BEGIN PROVIDED DATA
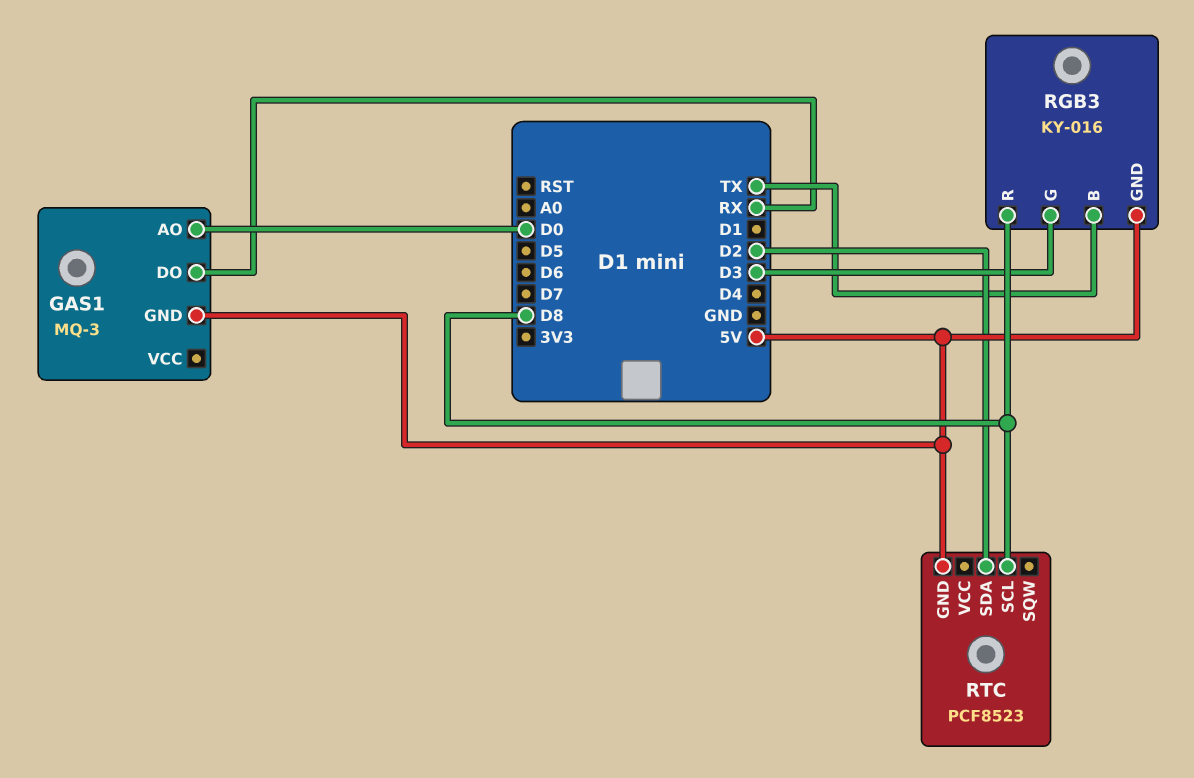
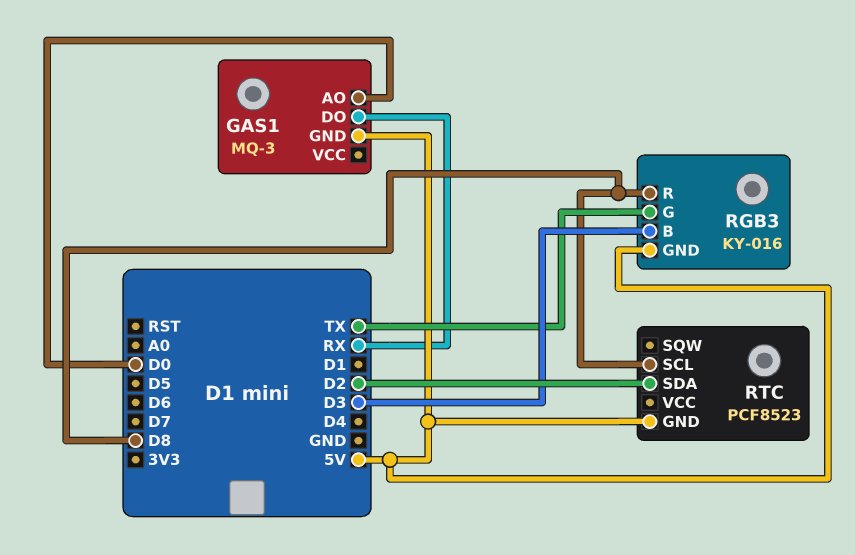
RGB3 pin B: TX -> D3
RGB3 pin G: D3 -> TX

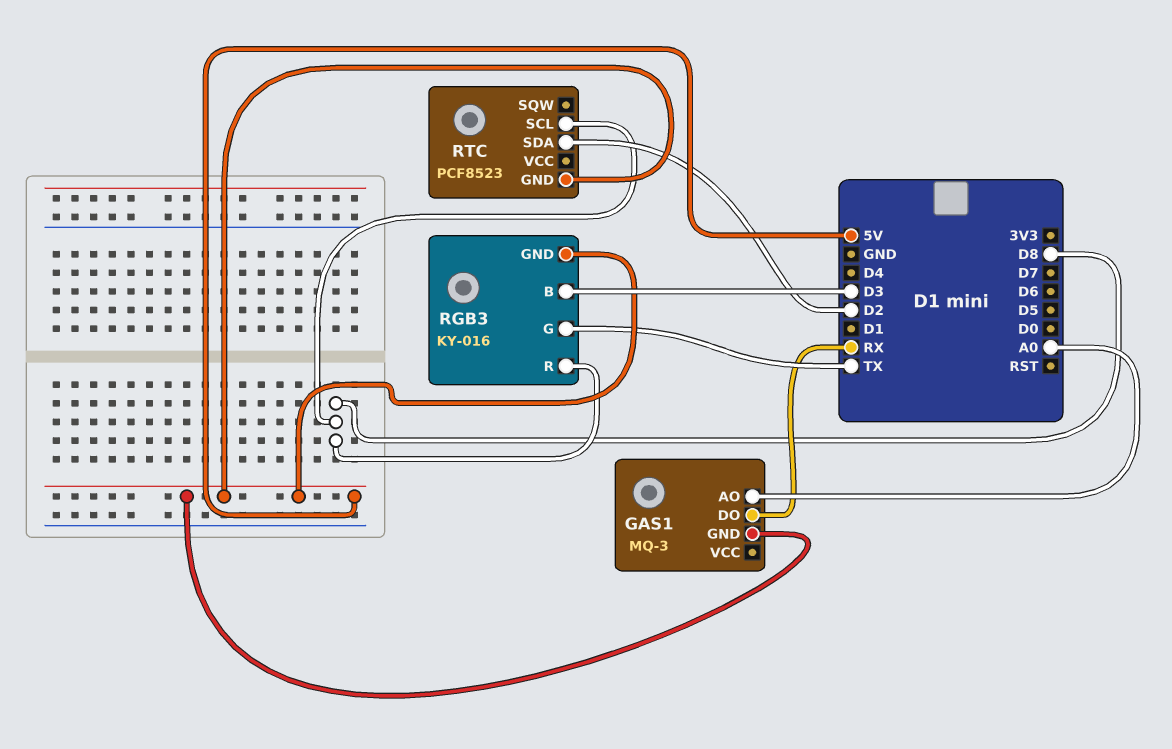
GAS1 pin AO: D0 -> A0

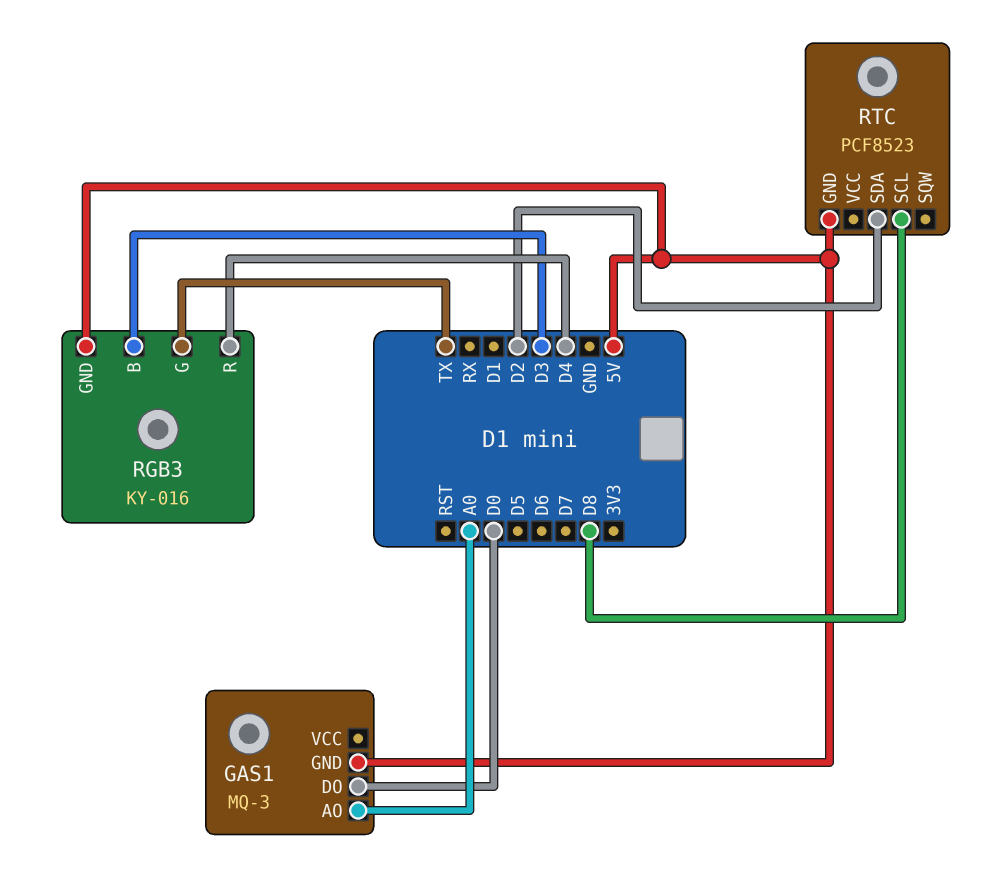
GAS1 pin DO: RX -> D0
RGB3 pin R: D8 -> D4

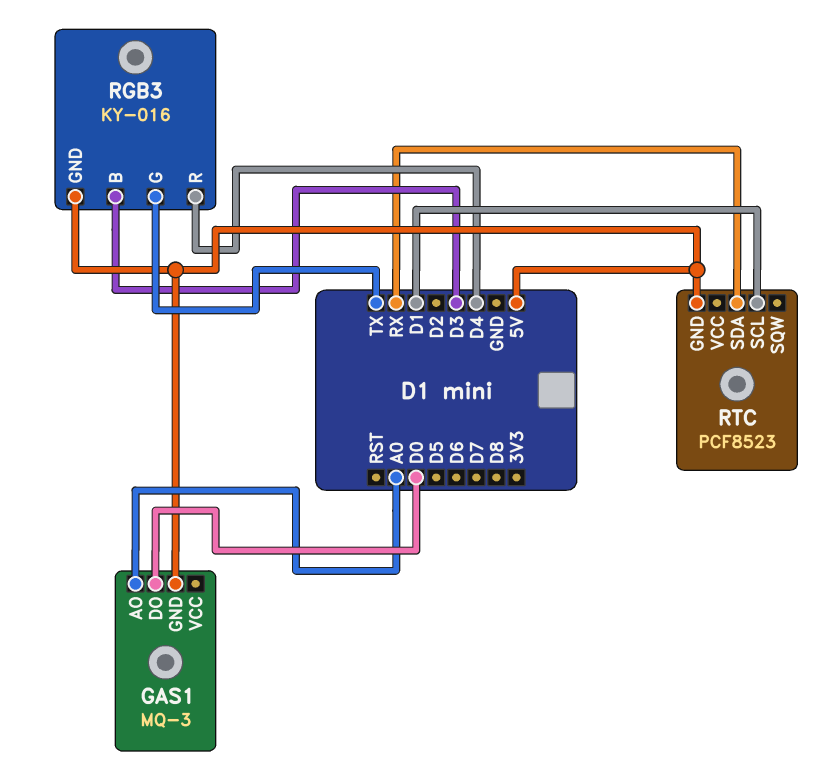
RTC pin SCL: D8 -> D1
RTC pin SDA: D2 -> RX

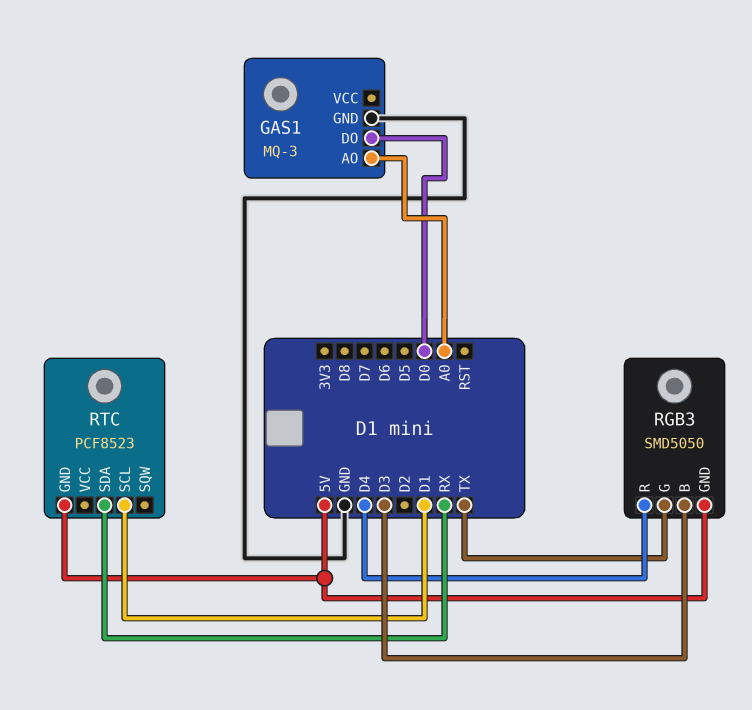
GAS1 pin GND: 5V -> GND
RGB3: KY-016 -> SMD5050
END PROVIDED DATA
BEGIN PROVIDED DATA
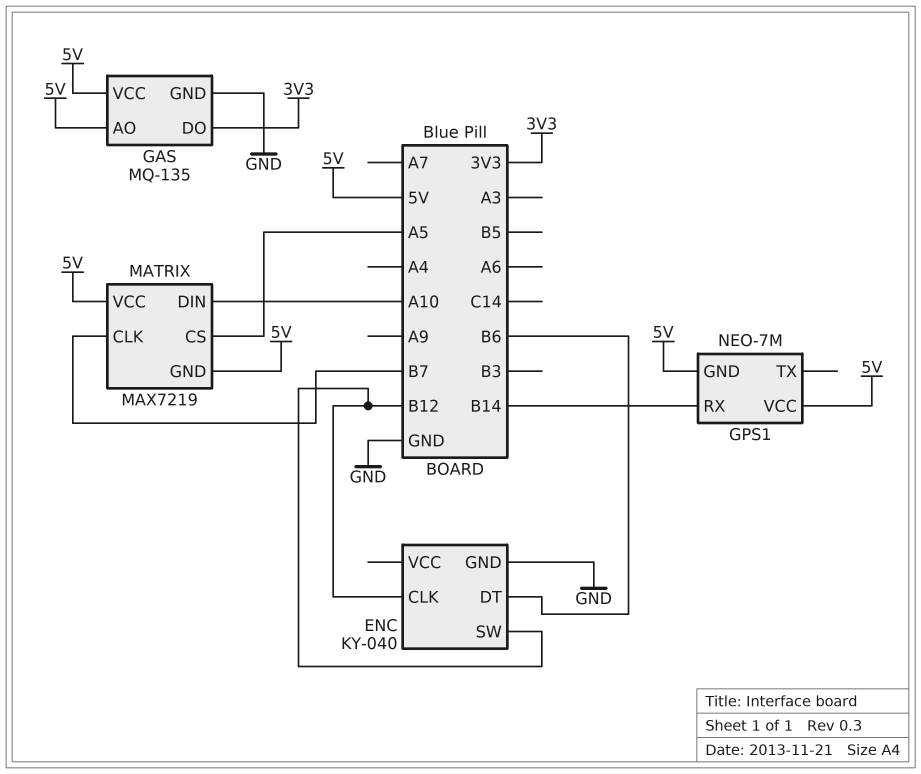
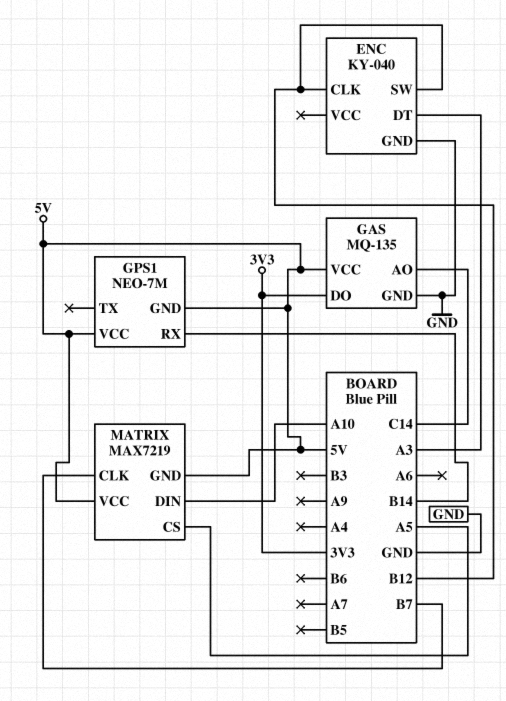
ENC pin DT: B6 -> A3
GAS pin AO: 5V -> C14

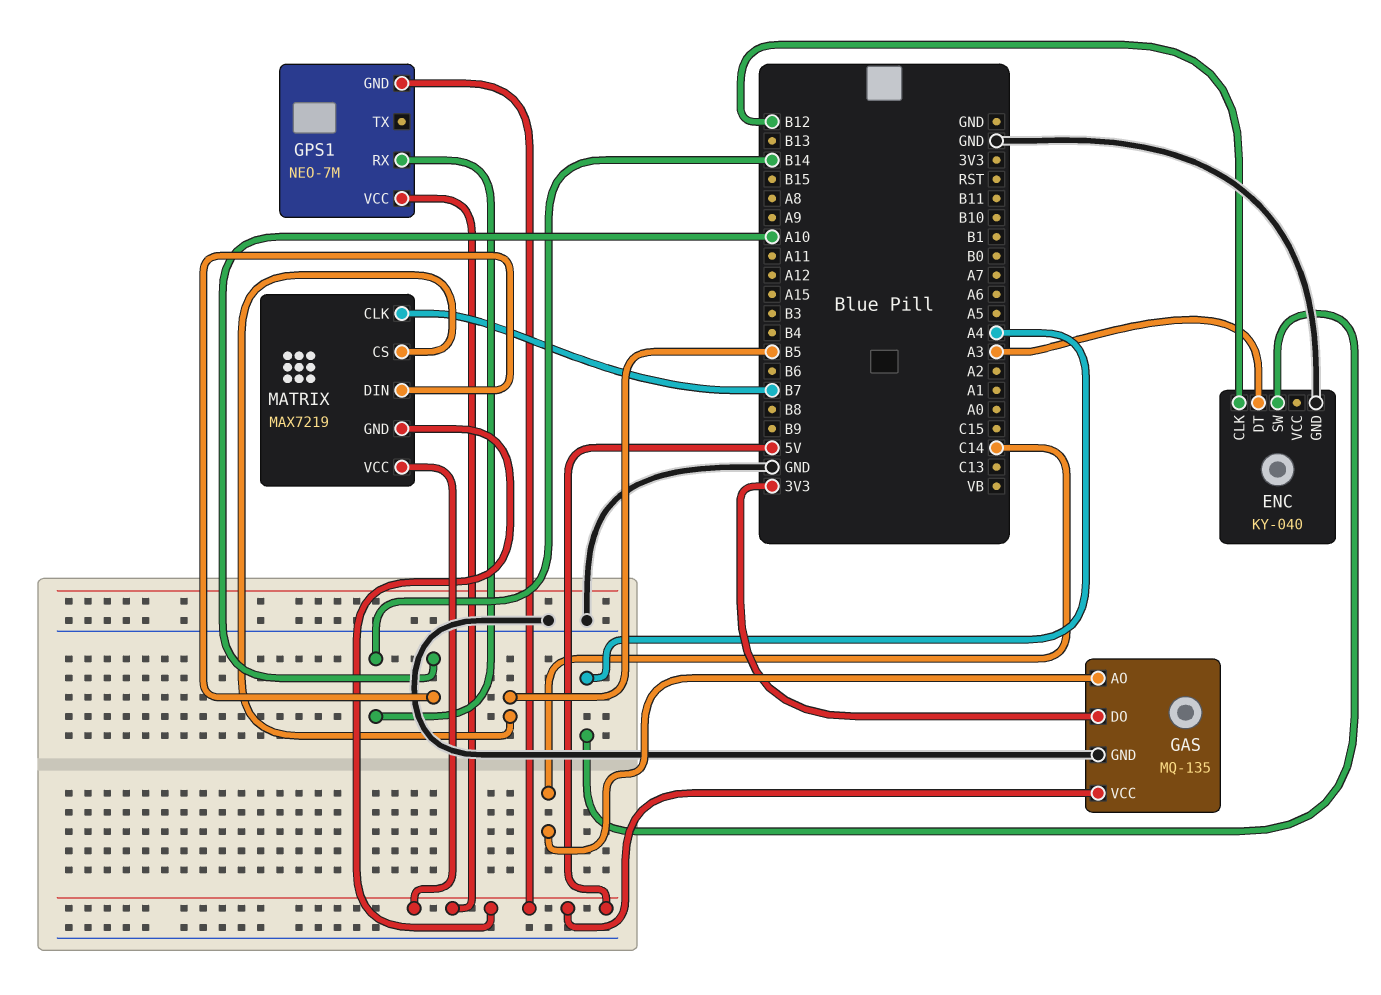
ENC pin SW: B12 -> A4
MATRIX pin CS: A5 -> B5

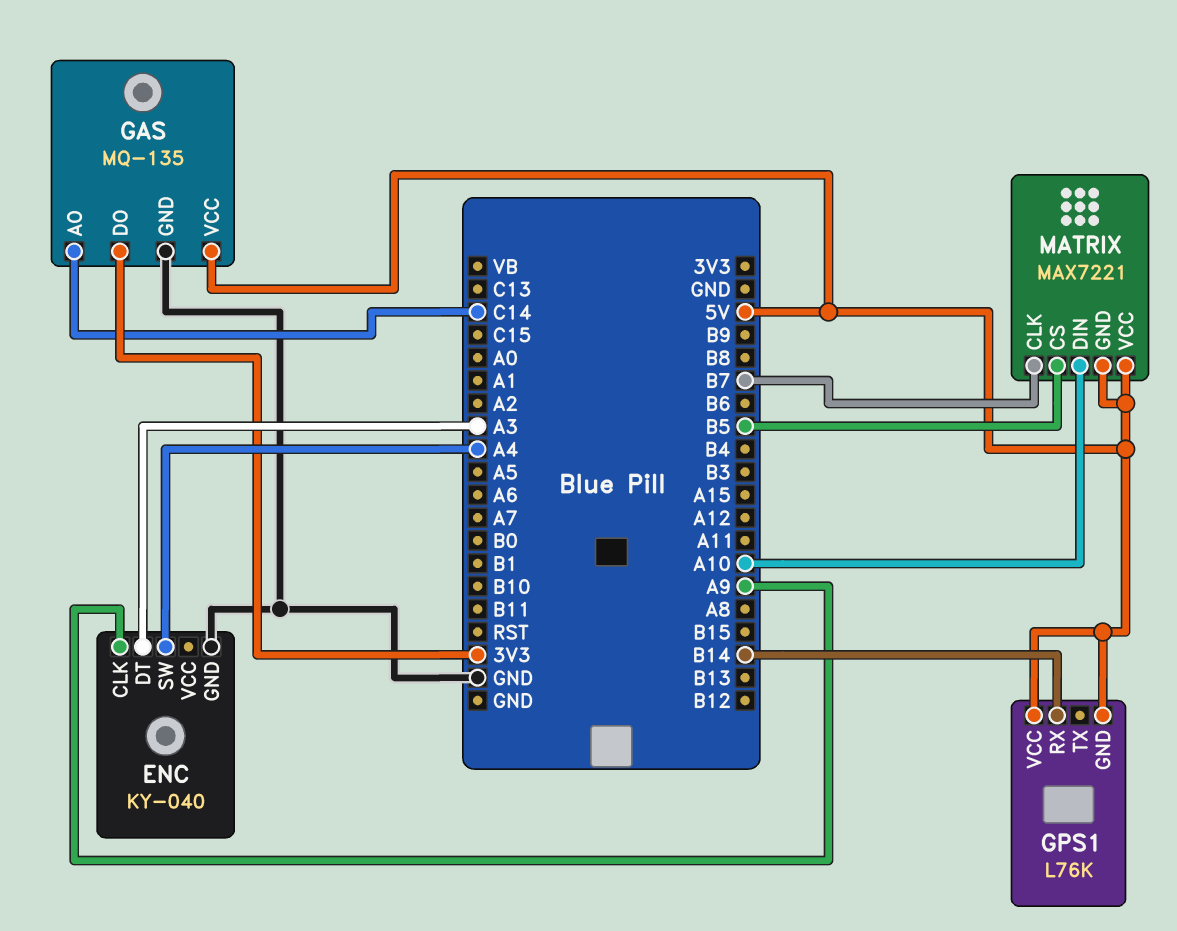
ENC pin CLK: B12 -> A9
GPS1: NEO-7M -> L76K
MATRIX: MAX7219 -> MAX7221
END PROVIDED DATA
Reproduce all lines from the records above that include the word "MATRIX".

MATRIX pin CS: A5 -> B5
MATRIX: MAX7219 -> MAX7221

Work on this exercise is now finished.